Start of Block
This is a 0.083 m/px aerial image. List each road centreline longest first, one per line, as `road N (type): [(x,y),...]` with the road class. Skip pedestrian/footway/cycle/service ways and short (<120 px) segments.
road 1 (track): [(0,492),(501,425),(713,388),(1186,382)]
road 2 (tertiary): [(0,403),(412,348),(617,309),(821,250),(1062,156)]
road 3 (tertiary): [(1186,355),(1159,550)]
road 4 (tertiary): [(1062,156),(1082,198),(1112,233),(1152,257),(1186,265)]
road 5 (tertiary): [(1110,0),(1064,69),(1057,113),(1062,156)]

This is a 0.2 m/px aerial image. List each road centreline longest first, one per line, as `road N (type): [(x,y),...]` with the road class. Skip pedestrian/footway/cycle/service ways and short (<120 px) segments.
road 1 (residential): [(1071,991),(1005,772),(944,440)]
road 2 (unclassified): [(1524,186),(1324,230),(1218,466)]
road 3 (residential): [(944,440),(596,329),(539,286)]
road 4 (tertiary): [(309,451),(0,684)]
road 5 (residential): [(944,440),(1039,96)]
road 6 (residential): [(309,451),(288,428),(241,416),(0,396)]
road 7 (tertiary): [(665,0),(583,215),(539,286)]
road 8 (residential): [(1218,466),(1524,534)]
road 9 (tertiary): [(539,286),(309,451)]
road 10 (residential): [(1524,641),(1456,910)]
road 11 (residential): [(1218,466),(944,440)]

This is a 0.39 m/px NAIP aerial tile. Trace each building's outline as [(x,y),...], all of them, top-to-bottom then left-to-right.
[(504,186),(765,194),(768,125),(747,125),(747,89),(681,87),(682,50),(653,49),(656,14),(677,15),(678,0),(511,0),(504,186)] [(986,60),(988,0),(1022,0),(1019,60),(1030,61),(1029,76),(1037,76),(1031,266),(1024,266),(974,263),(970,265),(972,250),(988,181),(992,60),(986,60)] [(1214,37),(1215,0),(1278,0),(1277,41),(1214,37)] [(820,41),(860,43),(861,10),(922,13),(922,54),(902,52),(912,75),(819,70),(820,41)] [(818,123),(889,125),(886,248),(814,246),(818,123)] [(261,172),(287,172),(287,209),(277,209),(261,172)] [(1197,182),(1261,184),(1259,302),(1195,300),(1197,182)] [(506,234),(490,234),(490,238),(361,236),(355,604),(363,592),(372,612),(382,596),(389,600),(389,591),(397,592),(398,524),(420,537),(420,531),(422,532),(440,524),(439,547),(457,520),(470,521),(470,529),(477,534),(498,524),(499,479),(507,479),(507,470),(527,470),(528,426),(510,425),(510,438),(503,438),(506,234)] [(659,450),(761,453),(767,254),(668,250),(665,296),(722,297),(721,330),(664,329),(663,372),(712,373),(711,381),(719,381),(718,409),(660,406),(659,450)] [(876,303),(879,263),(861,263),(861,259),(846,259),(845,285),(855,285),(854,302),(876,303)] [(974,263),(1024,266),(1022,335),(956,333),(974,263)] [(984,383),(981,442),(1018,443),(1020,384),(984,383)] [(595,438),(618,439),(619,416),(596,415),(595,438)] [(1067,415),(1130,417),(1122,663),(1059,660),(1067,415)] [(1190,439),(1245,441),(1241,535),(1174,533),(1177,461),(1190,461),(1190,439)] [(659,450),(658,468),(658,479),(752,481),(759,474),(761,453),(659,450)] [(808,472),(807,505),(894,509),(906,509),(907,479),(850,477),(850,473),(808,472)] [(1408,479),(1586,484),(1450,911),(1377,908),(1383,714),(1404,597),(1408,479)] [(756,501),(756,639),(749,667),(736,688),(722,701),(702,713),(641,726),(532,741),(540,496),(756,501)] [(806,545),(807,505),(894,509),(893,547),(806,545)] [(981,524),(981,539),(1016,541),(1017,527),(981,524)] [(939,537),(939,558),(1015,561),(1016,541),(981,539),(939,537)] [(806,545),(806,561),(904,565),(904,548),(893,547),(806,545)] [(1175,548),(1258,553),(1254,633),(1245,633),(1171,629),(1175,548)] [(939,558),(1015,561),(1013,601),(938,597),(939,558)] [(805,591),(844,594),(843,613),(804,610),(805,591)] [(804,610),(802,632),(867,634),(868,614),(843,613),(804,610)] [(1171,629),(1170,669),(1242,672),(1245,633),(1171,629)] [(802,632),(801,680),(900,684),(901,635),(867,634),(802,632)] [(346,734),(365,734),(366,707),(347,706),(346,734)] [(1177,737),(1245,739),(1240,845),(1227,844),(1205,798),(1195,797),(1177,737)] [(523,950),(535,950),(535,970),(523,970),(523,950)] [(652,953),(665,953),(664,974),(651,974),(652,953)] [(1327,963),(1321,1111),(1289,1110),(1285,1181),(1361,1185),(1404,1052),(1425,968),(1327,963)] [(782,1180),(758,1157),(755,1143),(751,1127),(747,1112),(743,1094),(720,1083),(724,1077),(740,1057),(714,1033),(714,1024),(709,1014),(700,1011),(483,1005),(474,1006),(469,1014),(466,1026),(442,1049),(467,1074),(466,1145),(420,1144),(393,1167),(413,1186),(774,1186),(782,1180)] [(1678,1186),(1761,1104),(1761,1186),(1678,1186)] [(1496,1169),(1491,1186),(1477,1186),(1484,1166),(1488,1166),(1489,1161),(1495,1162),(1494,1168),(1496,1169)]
End of Block
■ **What you should do**: Extract, from the listing above, every line where the string "short" occurs.

■ **Result of the task**:
This is a 0.083 m/px aerial image. List each road centreline longest first, one per line, as `road N (type): [(x,y),...]` with the road class. Skip pedestrian/footway/cycle/service ways and short (<120 px) segments.
This is a 0.2 m/px aerial image. List each road centreline longest first, one per line, as `road N (type): [(x,y),...]` with the road class. Skip pedestrian/footway/cycle/service ways and short (<120 px) segments.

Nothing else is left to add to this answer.